Transcribe all the data, leaving each word as it is.

---- RECORDS TO PROCESS

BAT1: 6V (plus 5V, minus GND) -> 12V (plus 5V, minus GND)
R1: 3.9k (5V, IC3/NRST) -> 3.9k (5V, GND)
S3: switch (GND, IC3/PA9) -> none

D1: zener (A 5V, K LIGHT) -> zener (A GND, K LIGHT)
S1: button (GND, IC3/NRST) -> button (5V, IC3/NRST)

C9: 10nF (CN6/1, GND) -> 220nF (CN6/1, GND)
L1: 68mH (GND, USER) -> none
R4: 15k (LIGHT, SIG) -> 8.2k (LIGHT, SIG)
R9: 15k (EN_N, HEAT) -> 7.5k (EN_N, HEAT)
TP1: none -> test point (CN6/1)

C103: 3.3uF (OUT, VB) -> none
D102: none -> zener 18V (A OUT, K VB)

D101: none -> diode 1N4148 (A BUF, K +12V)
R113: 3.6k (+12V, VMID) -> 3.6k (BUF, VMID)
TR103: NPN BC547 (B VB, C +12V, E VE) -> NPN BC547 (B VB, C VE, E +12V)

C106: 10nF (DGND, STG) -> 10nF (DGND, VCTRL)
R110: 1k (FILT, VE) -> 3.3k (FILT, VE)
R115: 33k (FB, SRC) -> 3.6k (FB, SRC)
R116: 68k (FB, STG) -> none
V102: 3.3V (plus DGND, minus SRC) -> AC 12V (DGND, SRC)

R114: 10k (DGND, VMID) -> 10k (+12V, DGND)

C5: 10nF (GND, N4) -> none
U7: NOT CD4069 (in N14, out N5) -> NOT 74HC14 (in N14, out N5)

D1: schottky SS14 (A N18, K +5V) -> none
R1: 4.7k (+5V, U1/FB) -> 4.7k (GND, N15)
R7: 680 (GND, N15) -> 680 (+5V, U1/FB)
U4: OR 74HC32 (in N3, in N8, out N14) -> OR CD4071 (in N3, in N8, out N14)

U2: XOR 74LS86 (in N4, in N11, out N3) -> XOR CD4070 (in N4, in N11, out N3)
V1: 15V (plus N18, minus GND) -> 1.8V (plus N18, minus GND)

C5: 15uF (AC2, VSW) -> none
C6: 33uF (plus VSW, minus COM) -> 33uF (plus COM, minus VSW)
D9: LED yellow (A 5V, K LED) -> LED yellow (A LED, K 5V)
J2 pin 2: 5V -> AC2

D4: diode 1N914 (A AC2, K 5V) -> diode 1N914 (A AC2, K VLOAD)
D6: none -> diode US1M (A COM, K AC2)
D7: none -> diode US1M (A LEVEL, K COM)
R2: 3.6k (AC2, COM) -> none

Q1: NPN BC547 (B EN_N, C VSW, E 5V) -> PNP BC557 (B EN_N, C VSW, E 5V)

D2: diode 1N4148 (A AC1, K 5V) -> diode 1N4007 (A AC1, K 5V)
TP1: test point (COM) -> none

--------

> _OUTPUT_
BAT1: 6V (plus 5V, minus GND) -> 12V (plus 5V, minus GND)
R1: 3.9k (5V, IC3/NRST) -> 3.9k (5V, GND)
S3: switch (GND, IC3/PA9) -> none

D1: zener (A 5V, K LIGHT) -> zener (A GND, K LIGHT)
S1: button (GND, IC3/NRST) -> button (5V, IC3/NRST)

C9: 10nF (CN6/1, GND) -> 220nF (CN6/1, GND)
L1: 68mH (GND, USER) -> none
R4: 15k (LIGHT, SIG) -> 8.2k (LIGHT, SIG)
R9: 15k (EN_N, HEAT) -> 7.5k (EN_N, HEAT)
TP1: none -> test point (CN6/1)

C103: 3.3uF (OUT, VB) -> none
D102: none -> zener 18V (A OUT, K VB)

D101: none -> diode 1N4148 (A BUF, K +12V)
R113: 3.6k (+12V, VMID) -> 3.6k (BUF, VMID)
TR103: NPN BC547 (B VB, C +12V, E VE) -> NPN BC547 (B VB, C VE, E +12V)

C106: 10nF (DGND, STG) -> 10nF (DGND, VCTRL)
R110: 1k (FILT, VE) -> 3.3k (FILT, VE)
R115: 33k (FB, SRC) -> 3.6k (FB, SRC)
R116: 68k (FB, STG) -> none
V102: 3.3V (plus DGND, minus SRC) -> AC 12V (DGND, SRC)

R114: 10k (DGND, VMID) -> 10k (+12V, DGND)

C5: 10nF (GND, N4) -> none
U7: NOT CD4069 (in N14, out N5) -> NOT 74HC14 (in N14, out N5)

D1: schottky SS14 (A N18, K +5V) -> none
R1: 4.7k (+5V, U1/FB) -> 4.7k (GND, N15)
R7: 680 (GND, N15) -> 680 (+5V, U1/FB)
U4: OR 74HC32 (in N3, in N8, out N14) -> OR CD4071 (in N3, in N8, out N14)

U2: XOR 74LS86 (in N4, in N11, out N3) -> XOR CD4070 (in N4, in N11, out N3)
V1: 15V (plus N18, minus GND) -> 1.8V (plus N18, minus GND)

C5: 15uF (AC2, VSW) -> none
C6: 33uF (plus VSW, minus COM) -> 33uF (plus COM, minus VSW)
D9: LED yellow (A 5V, K LED) -> LED yellow (A LED, K 5V)
J2 pin 2: 5V -> AC2

D4: diode 1N914 (A AC2, K 5V) -> diode 1N914 (A AC2, K VLOAD)
D6: none -> diode US1M (A COM, K AC2)
D7: none -> diode US1M (A LEVEL, K COM)
R2: 3.6k (AC2, COM) -> none

Q1: NPN BC547 (B EN_N, C VSW, E 5V) -> PNP BC557 (B EN_N, C VSW, E 5V)

D2: diode 1N4148 (A AC1, K 5V) -> diode 1N4007 (A AC1, K 5V)
TP1: test point (COM) -> none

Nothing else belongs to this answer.